Problem to work on:
Where does the word "plate" occur in the material? Copy each line that has it.

Material supplied:
------------------------

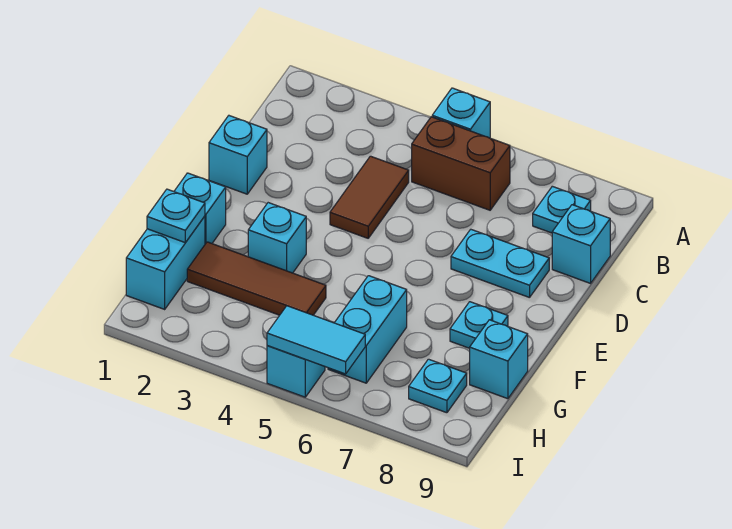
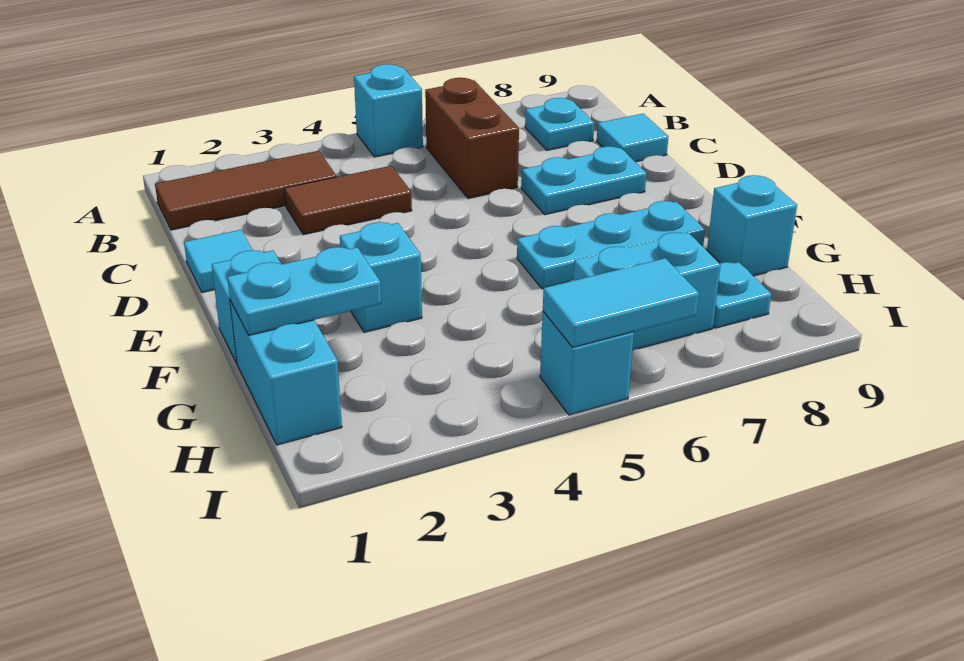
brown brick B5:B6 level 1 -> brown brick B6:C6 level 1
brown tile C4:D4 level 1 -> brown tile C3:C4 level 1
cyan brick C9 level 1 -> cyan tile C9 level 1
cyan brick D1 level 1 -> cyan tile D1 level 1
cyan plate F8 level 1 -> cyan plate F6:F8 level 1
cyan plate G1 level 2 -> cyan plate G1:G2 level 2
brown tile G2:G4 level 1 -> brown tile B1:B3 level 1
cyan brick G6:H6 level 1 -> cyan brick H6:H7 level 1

------------------------

Result:
cyan plate F8 level 1 -> cyan plate F6:F8 level 1
cyan plate G1 level 2 -> cyan plate G1:G2 level 2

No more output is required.